After locating the line that contains "BUZZER2 pin GND: 5V -> GND" in the listing below, write out that line and every following line exactly, with no other output.
──────────
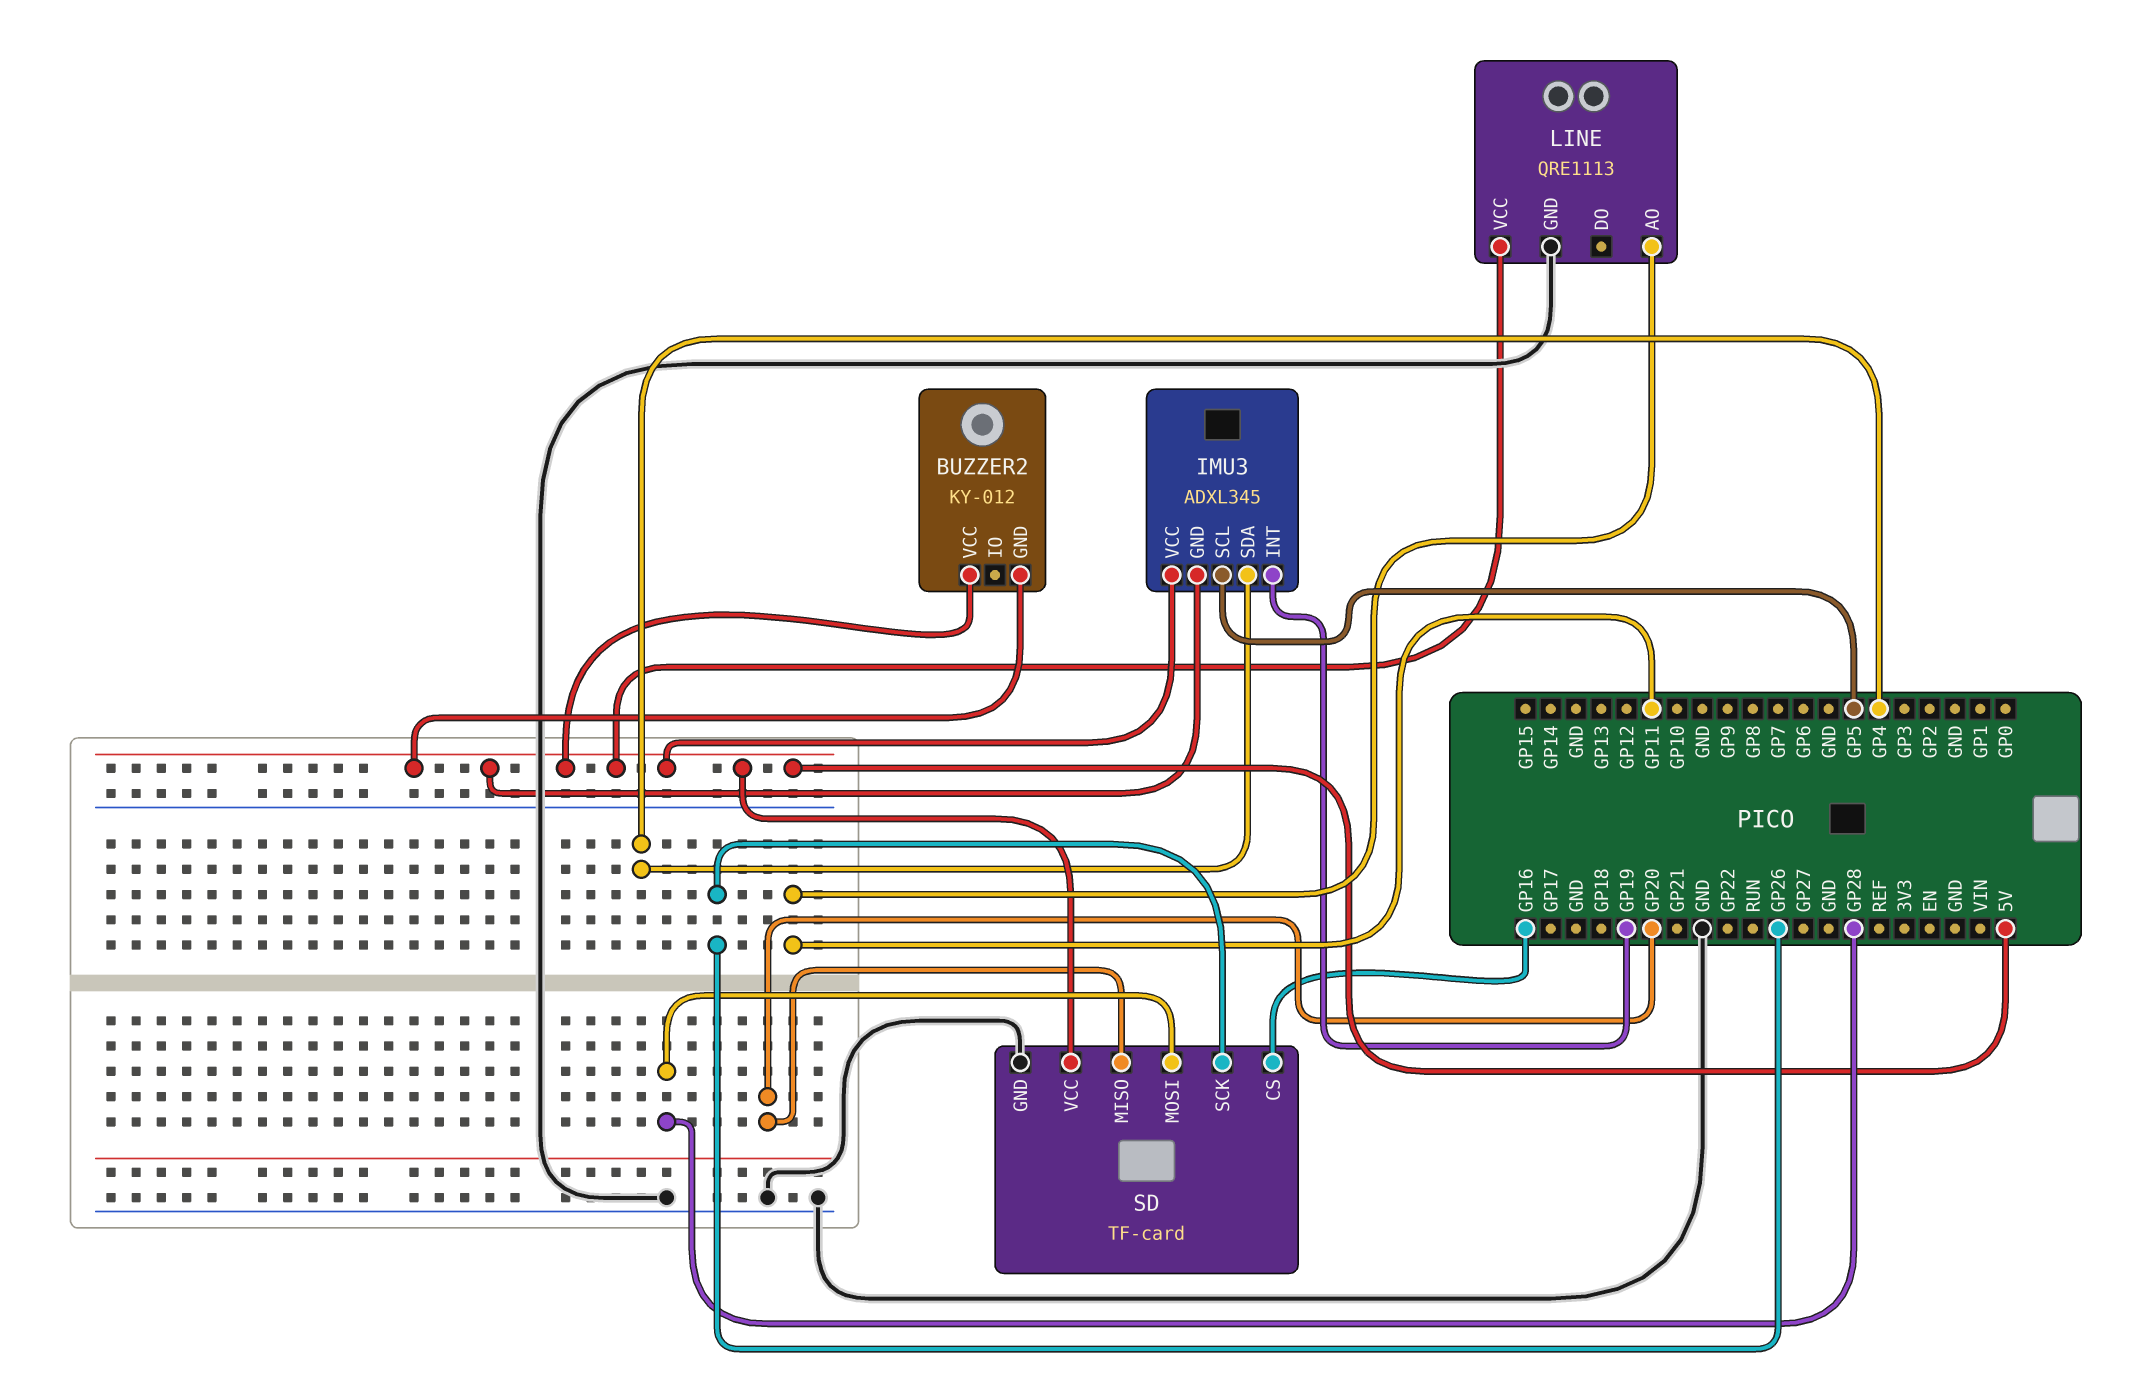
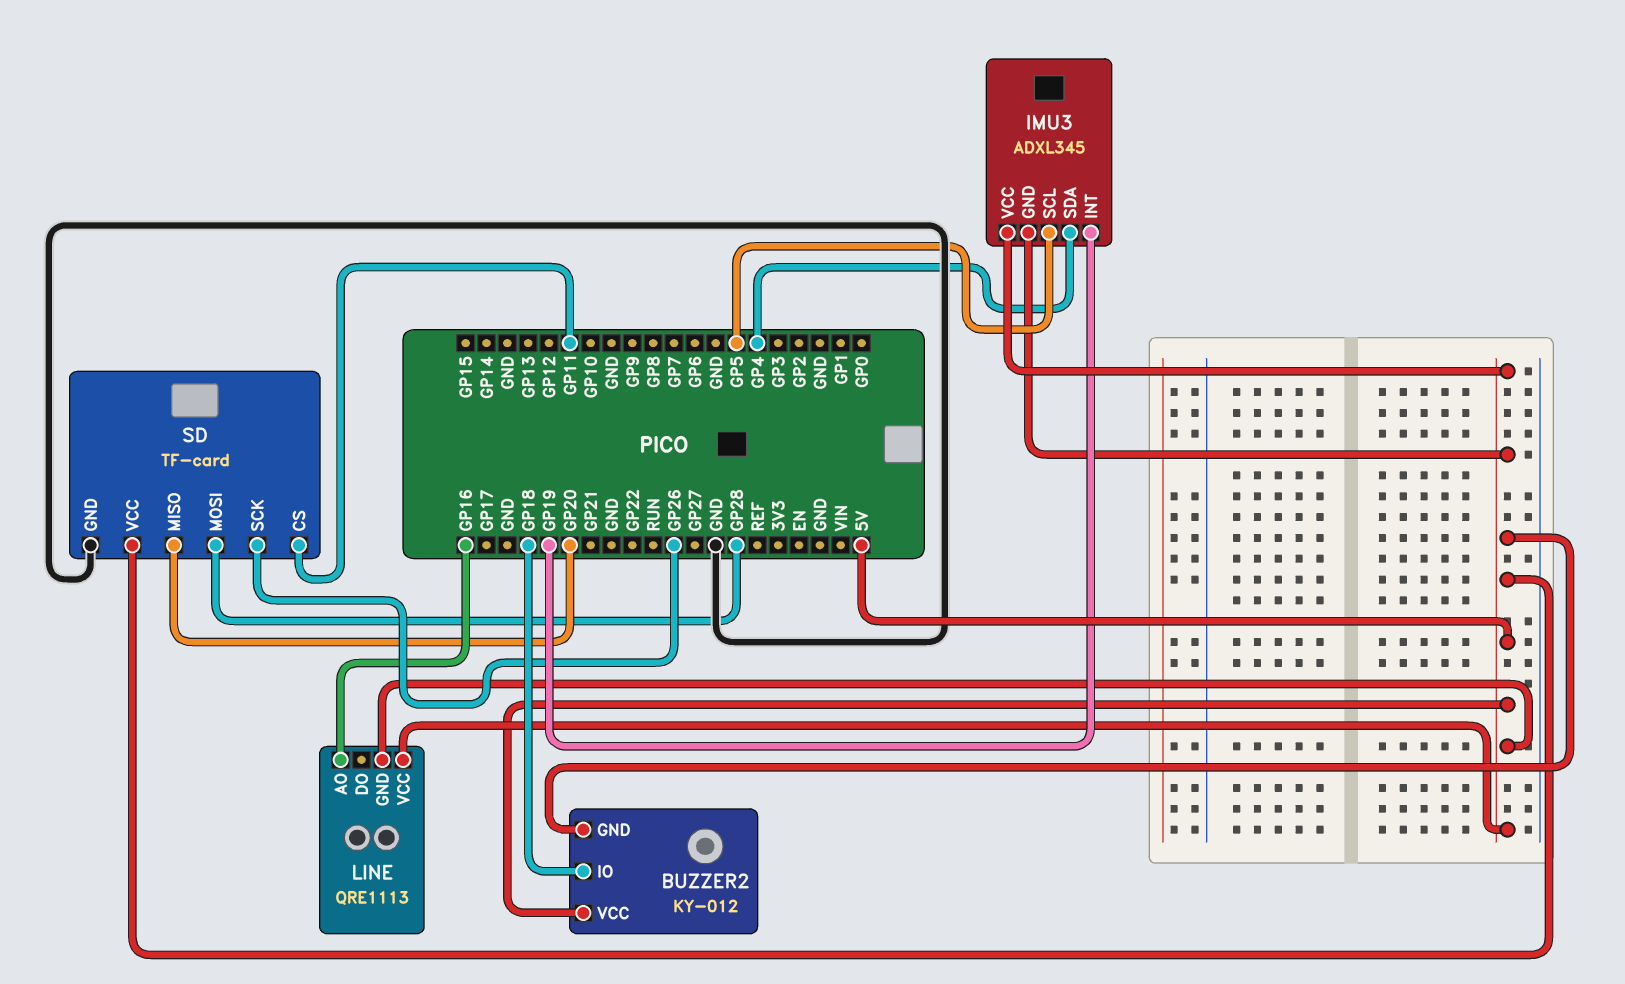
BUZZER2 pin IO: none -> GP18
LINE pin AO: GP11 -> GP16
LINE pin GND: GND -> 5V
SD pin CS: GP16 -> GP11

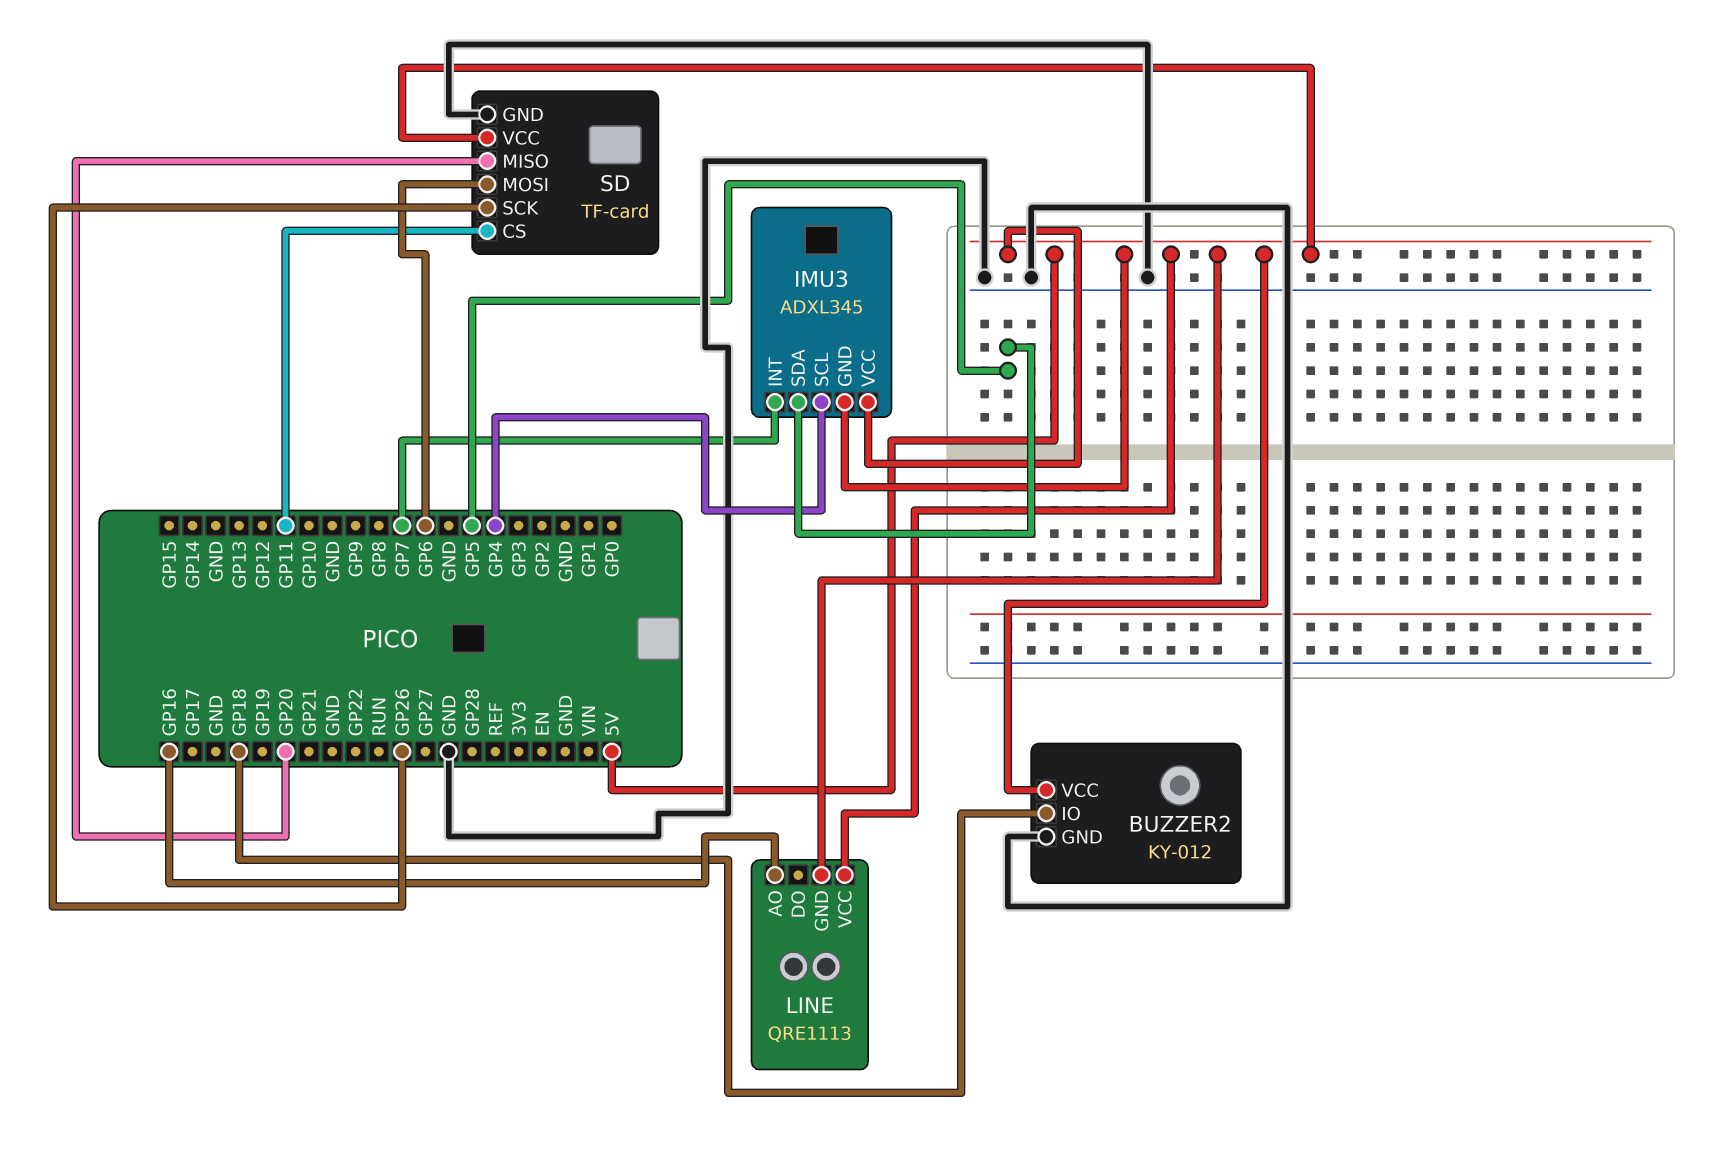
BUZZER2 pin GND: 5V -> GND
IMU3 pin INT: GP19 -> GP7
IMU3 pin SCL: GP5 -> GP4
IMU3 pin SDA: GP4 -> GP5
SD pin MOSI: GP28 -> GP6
──────────
TASK ANSWER:
BUZZER2 pin GND: 5V -> GND
IMU3 pin INT: GP19 -> GP7
IMU3 pin SCL: GP5 -> GP4
IMU3 pin SDA: GP4 -> GP5
SD pin MOSI: GP28 -> GP6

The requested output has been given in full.